=== Data to use ===

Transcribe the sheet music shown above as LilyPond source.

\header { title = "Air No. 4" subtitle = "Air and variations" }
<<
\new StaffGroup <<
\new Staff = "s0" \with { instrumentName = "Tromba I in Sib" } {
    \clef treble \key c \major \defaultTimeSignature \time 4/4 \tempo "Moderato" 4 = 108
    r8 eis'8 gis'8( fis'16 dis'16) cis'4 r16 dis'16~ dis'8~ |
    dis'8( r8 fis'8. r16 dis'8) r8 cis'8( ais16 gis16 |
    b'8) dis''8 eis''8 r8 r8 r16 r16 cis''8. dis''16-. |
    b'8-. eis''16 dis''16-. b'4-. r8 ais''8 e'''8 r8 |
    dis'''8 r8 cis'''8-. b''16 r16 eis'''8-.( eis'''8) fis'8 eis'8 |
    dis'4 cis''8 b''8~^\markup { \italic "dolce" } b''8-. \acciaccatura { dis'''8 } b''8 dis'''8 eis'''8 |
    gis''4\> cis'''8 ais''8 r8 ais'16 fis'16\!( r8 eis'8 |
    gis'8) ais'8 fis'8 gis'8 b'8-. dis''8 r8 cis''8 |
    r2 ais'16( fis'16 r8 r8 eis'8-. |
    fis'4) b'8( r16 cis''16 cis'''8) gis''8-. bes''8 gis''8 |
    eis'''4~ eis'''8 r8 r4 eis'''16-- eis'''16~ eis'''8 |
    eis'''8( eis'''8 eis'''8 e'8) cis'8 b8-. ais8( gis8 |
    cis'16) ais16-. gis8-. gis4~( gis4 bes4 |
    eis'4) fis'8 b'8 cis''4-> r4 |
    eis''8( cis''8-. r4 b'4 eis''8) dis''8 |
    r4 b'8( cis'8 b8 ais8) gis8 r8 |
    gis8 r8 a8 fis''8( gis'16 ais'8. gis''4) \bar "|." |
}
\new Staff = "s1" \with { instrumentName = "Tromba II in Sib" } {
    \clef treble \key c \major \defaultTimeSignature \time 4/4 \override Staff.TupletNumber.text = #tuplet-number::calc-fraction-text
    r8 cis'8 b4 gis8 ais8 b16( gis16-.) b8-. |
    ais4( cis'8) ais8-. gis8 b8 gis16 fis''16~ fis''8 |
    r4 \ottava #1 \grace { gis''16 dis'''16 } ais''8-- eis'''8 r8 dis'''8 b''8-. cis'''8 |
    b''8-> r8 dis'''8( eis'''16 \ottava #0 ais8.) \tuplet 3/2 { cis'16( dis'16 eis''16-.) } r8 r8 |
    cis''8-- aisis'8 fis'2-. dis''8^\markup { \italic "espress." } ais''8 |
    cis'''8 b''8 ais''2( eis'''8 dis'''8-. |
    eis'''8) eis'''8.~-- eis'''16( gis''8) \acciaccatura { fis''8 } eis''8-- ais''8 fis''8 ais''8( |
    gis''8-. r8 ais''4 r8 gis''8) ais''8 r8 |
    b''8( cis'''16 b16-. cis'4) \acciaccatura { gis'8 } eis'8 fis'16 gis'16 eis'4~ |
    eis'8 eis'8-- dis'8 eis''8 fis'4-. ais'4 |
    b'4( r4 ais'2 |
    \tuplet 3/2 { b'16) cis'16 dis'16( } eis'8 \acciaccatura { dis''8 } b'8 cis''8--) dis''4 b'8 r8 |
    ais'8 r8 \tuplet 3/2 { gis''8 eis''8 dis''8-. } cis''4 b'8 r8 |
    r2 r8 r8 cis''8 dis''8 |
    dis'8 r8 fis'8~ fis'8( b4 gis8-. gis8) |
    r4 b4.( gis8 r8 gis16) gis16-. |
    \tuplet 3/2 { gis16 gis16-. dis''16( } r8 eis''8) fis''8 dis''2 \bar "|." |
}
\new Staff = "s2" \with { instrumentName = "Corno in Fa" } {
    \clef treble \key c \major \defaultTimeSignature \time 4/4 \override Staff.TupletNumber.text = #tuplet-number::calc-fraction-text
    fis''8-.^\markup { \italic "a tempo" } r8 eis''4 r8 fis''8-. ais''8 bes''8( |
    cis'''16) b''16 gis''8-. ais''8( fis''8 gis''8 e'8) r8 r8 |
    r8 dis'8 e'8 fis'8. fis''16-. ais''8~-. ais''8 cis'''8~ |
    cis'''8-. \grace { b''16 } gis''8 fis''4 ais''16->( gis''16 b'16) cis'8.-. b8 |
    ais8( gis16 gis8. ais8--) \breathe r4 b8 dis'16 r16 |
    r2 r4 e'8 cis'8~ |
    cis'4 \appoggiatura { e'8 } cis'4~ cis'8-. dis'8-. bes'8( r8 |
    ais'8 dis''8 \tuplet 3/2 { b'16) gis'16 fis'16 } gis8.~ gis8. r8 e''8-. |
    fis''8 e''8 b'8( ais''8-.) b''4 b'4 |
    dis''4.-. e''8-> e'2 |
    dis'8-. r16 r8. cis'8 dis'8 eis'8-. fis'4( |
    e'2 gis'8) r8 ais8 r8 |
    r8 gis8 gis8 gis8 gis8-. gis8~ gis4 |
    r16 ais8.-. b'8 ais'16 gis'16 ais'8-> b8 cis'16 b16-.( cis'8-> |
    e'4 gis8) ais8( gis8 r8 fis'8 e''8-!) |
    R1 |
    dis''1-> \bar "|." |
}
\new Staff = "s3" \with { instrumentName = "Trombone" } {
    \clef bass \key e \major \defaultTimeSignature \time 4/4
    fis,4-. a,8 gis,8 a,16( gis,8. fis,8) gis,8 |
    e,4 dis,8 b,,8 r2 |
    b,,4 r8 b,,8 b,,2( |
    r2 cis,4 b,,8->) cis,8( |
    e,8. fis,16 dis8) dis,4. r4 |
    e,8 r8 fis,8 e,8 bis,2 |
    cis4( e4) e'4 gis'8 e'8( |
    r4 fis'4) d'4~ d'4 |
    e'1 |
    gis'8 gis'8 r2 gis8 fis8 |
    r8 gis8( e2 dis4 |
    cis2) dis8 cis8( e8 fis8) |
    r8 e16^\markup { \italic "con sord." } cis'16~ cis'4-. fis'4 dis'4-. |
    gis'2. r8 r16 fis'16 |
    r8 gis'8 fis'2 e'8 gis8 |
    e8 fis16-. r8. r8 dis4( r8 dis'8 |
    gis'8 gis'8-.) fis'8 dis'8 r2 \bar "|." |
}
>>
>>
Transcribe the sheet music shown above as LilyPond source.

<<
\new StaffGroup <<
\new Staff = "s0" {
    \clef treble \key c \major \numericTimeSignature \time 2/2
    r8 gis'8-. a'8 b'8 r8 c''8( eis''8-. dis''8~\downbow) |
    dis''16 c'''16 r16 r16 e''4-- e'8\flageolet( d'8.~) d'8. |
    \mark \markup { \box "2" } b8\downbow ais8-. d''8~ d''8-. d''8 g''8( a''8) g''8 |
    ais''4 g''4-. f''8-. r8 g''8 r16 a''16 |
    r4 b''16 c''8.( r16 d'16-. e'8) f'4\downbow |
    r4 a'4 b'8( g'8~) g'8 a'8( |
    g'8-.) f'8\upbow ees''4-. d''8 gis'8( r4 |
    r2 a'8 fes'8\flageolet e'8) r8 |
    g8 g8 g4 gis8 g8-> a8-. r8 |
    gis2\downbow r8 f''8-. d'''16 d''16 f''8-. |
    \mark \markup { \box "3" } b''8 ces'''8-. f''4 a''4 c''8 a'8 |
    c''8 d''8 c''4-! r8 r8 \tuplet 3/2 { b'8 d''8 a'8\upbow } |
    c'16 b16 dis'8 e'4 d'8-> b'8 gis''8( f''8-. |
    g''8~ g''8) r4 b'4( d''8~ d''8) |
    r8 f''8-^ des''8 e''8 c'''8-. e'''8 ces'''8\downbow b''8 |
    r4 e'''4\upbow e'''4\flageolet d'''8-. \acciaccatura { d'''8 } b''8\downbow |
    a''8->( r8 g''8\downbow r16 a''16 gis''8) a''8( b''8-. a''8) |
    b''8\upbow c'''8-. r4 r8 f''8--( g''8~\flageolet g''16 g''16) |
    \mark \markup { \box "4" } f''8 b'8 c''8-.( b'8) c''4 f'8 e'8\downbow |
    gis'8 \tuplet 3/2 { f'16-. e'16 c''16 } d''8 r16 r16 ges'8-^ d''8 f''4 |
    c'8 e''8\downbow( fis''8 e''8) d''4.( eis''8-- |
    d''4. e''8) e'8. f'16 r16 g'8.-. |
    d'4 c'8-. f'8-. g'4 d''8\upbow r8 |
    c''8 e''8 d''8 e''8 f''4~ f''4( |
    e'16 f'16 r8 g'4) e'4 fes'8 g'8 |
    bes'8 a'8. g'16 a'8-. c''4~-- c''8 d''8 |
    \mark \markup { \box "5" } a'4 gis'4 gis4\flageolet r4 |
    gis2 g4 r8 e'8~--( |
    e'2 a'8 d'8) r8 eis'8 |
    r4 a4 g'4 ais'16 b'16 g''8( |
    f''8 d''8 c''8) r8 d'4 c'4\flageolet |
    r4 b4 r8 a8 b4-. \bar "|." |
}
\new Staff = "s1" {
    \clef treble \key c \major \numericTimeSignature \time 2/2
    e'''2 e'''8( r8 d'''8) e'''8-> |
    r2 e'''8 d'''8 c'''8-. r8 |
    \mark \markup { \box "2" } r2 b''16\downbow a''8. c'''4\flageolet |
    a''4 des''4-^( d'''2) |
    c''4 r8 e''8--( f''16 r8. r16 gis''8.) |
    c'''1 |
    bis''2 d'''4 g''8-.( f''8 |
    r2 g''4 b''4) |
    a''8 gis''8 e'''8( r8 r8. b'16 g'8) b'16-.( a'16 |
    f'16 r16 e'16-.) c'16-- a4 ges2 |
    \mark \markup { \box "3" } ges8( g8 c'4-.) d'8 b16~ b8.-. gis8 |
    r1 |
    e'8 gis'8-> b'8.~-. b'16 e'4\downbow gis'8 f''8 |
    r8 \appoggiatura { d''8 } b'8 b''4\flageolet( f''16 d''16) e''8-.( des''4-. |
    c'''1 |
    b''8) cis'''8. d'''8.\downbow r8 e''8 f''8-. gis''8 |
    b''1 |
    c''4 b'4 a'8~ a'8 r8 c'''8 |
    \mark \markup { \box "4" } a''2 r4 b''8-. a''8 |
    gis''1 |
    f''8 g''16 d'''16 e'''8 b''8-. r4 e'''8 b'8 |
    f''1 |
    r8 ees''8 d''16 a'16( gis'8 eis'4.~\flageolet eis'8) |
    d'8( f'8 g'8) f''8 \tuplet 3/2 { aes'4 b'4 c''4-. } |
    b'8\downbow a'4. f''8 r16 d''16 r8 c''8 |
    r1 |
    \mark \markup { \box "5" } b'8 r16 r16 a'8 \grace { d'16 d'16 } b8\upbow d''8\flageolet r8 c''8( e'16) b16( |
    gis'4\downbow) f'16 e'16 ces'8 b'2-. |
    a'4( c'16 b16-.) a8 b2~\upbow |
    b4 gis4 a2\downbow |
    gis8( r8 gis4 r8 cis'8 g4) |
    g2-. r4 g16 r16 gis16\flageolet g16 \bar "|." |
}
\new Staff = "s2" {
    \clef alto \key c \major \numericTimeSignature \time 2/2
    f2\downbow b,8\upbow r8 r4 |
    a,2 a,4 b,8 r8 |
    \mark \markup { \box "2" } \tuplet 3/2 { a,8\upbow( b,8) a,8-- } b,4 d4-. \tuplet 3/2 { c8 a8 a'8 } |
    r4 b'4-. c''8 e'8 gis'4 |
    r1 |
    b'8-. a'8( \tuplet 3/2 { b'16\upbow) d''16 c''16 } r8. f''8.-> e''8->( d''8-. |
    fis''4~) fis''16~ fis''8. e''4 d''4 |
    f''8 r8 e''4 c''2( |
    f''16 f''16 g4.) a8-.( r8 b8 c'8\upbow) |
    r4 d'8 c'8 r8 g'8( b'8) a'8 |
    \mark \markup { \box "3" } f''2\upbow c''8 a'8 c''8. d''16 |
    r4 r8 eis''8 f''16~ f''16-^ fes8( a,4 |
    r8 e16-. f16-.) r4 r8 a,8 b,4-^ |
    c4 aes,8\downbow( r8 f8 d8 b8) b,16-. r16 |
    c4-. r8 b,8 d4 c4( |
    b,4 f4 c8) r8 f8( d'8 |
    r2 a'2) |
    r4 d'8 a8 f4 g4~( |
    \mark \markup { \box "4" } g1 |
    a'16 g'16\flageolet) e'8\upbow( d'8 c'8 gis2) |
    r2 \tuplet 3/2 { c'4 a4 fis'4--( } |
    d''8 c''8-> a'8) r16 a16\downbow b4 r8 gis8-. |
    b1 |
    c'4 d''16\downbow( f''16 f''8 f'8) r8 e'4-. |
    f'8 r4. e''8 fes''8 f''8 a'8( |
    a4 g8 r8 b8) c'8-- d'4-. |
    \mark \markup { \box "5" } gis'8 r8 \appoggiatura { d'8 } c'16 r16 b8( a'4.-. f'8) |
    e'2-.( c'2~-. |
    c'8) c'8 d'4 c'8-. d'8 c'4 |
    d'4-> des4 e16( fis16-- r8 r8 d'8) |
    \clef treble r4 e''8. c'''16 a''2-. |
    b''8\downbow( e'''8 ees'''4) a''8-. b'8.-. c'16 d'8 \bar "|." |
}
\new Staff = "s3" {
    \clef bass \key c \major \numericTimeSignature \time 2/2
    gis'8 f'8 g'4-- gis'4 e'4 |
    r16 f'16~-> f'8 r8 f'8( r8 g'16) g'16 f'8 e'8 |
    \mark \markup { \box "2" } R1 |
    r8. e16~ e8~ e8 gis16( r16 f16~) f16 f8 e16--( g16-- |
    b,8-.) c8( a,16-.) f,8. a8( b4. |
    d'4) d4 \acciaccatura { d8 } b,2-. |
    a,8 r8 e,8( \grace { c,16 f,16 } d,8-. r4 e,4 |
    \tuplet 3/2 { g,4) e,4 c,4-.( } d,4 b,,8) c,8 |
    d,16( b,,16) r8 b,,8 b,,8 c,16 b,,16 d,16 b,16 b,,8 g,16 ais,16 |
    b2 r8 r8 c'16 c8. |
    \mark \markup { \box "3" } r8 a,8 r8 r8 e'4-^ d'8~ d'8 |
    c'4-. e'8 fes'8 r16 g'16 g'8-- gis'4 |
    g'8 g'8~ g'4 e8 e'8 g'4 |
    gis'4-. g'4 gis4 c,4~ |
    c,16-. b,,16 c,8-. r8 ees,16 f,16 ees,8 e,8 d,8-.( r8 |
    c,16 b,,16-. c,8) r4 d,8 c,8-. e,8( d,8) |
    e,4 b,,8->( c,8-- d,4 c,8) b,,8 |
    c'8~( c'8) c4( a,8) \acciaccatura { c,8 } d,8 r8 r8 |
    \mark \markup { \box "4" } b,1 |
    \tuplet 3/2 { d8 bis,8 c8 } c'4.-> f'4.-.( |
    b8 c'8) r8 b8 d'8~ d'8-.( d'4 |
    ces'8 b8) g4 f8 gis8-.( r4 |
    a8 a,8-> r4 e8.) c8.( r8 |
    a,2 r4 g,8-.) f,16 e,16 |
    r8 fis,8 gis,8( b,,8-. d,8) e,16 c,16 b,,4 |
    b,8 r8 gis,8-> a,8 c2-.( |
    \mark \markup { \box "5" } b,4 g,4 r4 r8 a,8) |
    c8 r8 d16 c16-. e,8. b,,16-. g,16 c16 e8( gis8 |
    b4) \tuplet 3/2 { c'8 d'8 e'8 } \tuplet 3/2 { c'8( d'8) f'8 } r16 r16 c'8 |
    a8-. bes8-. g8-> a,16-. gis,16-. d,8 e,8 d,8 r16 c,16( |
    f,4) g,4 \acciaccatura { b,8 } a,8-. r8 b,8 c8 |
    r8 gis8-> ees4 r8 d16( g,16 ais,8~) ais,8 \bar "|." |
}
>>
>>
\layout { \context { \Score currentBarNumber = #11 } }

=== Problem details ===
Return every line from the entries above that contains the string "with".

=== Written response ===
\new Staff = "s0" \with { instrumentName = "Tromba I in Sib" } {
\new Staff = "s1" \with { instrumentName = "Tromba II in Sib" } {
\new Staff = "s2" \with { instrumentName = "Corno in Fa" } {
\new Staff = "s3" \with { instrumentName = "Trombone" } {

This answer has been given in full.